Output the entries below exactly, from the first line to the line holding "gray arrow: (61, 261) -> (86, 430), moved", both included.

*** Given data

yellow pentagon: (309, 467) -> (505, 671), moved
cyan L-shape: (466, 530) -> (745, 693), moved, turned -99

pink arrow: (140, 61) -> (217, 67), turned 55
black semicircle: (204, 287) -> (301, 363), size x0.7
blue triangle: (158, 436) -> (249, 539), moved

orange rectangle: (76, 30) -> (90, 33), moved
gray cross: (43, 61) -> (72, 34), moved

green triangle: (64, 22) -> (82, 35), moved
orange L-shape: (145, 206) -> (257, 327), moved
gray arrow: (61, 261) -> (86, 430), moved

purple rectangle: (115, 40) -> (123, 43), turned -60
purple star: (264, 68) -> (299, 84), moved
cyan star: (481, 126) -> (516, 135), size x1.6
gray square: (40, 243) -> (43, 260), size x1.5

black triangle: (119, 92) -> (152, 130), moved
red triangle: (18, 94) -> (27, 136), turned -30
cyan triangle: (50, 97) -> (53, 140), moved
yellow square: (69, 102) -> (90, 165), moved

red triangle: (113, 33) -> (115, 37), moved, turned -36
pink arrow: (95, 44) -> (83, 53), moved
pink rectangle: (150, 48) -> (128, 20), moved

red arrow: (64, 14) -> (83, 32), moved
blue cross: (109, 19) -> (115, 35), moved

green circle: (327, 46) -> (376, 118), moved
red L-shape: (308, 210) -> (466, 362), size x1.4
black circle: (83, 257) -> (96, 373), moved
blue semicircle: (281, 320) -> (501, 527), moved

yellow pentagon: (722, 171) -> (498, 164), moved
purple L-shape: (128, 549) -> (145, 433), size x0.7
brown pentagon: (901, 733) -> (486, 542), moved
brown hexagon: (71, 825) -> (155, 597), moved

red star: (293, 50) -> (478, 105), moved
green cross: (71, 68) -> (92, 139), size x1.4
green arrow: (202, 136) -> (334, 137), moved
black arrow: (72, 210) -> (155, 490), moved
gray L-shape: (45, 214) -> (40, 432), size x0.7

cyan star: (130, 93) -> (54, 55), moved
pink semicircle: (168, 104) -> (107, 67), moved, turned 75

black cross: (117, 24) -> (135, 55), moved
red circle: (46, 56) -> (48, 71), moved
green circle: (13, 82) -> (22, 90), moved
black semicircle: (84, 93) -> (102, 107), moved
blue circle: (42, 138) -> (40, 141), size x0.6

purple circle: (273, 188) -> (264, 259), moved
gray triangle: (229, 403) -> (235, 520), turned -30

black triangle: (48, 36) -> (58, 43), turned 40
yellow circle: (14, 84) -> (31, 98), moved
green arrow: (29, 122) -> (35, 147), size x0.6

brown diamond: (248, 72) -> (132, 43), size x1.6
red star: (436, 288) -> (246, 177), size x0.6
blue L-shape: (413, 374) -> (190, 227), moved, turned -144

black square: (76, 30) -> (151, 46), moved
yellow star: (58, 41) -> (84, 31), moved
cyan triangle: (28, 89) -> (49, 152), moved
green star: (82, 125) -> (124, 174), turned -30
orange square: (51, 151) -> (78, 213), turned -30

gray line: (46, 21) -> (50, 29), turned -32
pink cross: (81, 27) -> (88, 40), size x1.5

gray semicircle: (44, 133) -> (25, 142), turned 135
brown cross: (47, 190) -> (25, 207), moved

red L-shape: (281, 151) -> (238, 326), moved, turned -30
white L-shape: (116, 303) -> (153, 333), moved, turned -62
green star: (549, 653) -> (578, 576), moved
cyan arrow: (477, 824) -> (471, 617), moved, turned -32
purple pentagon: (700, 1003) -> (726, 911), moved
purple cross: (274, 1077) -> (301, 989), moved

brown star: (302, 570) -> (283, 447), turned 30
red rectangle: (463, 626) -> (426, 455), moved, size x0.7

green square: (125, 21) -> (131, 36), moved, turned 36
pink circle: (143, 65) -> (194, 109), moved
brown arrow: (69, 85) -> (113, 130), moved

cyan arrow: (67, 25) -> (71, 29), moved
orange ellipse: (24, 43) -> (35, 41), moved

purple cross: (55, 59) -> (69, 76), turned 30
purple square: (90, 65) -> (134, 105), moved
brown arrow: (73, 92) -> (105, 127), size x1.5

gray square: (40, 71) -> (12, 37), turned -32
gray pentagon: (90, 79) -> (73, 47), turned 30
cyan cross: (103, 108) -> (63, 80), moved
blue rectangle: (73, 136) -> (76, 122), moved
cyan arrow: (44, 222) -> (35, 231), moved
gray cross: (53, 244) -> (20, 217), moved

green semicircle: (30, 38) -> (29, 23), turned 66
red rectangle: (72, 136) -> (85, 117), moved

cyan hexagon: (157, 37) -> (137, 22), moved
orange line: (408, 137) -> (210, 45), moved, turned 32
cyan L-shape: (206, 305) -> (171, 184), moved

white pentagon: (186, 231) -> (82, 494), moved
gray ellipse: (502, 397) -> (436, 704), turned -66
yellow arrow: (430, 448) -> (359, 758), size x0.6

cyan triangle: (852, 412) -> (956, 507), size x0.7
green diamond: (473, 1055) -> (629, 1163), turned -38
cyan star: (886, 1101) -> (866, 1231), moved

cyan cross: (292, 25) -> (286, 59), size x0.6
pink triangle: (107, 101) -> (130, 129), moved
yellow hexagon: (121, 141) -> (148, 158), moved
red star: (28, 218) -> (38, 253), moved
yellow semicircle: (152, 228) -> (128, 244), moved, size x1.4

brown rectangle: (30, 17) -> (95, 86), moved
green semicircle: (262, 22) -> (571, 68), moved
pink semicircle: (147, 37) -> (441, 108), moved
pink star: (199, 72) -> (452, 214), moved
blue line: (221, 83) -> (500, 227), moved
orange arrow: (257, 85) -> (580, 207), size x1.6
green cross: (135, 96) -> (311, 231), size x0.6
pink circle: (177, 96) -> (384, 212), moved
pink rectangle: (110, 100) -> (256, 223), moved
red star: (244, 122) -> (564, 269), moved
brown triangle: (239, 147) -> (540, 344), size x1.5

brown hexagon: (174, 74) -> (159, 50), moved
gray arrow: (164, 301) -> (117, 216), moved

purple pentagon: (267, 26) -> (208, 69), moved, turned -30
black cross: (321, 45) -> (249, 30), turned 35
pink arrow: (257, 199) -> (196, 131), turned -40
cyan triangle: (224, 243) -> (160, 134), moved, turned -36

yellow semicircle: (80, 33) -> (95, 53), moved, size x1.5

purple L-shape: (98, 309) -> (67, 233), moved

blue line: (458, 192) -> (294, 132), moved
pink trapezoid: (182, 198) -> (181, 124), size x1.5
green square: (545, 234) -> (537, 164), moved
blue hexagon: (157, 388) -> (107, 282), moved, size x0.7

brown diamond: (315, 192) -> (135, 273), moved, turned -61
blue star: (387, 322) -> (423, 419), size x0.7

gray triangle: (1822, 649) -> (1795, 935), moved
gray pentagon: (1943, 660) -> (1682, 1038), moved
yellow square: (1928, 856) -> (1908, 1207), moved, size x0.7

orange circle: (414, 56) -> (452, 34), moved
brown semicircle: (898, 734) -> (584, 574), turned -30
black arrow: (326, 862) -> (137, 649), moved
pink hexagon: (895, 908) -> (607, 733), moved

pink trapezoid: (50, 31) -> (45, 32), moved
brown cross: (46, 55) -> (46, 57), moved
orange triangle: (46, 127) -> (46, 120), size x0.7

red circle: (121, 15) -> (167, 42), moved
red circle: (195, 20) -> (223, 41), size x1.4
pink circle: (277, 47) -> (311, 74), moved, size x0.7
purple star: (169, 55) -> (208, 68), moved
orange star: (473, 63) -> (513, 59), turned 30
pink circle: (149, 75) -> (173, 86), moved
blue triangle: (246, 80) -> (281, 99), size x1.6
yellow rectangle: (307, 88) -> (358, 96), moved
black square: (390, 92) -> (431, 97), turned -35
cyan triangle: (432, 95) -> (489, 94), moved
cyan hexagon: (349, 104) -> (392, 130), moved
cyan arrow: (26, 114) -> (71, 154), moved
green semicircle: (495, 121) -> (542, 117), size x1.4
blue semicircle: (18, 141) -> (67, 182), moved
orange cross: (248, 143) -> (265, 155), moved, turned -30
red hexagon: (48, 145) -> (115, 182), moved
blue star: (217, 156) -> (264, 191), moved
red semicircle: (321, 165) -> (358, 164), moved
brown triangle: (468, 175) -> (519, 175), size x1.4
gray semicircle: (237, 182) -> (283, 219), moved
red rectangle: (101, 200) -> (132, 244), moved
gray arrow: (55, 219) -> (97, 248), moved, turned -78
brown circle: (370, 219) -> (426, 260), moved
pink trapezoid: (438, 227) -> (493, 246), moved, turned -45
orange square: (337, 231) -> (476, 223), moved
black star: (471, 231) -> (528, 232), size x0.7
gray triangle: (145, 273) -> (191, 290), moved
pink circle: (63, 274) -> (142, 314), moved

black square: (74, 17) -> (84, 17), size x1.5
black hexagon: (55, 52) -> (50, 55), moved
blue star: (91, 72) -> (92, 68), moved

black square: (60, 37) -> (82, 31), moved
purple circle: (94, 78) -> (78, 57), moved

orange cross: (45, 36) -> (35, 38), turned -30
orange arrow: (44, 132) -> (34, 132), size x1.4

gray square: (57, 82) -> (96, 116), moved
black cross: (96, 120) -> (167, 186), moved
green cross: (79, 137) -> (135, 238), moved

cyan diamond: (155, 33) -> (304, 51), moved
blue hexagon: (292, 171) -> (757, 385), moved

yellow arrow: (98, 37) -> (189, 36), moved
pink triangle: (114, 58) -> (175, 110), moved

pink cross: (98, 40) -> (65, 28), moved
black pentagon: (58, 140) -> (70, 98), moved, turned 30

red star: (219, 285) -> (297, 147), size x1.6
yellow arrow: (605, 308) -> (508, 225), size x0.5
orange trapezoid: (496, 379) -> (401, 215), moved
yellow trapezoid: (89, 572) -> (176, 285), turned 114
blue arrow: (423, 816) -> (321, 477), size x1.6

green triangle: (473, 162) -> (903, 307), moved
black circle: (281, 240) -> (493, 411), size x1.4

******

### Written solution
yellow pentagon: (309, 467) -> (505, 671), moved
cyan L-shape: (466, 530) -> (745, 693), moved, turned -99

pink arrow: (140, 61) -> (217, 67), turned 55
black semicircle: (204, 287) -> (301, 363), size x0.7
blue triangle: (158, 436) -> (249, 539), moved

orange rectangle: (76, 30) -> (90, 33), moved
gray cross: (43, 61) -> (72, 34), moved

green triangle: (64, 22) -> (82, 35), moved
orange L-shape: (145, 206) -> (257, 327), moved
gray arrow: (61, 261) -> (86, 430), moved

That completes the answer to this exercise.